Your assignment: For the listing that follows, give again exactly the lines from the one with "white line at" to the one with "cyan triangle at (87, 584): moved 2 px down", including both.

*** Records ***

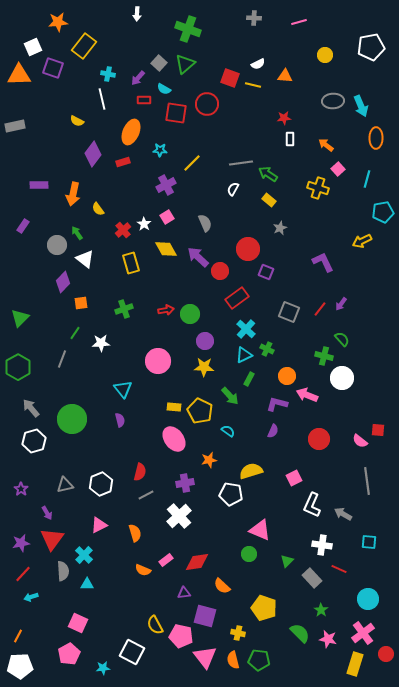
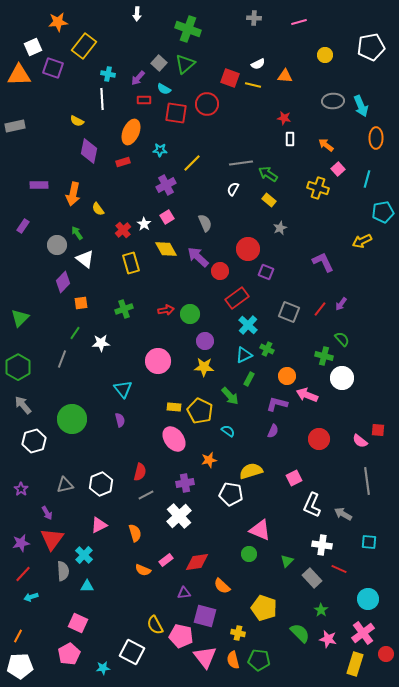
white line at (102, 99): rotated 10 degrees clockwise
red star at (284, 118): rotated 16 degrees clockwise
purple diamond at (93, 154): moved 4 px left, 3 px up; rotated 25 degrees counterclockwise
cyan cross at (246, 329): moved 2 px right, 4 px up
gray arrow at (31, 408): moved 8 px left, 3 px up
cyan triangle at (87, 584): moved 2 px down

*** End of Records ***
*** Records ***

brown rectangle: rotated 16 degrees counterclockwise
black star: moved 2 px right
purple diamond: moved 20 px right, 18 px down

*** End of Records ***

Output of the exercise:
white line at (102, 99): rotated 10 degrees clockwise
red star at (284, 118): rotated 16 degrees clockwise
purple diamond at (93, 154): moved 4 px left, 3 px up; rotated 25 degrees counterclockwise
cyan cross at (246, 329): moved 2 px right, 4 px up
gray arrow at (31, 408): moved 8 px left, 3 px up
cyan triangle at (87, 584): moved 2 px down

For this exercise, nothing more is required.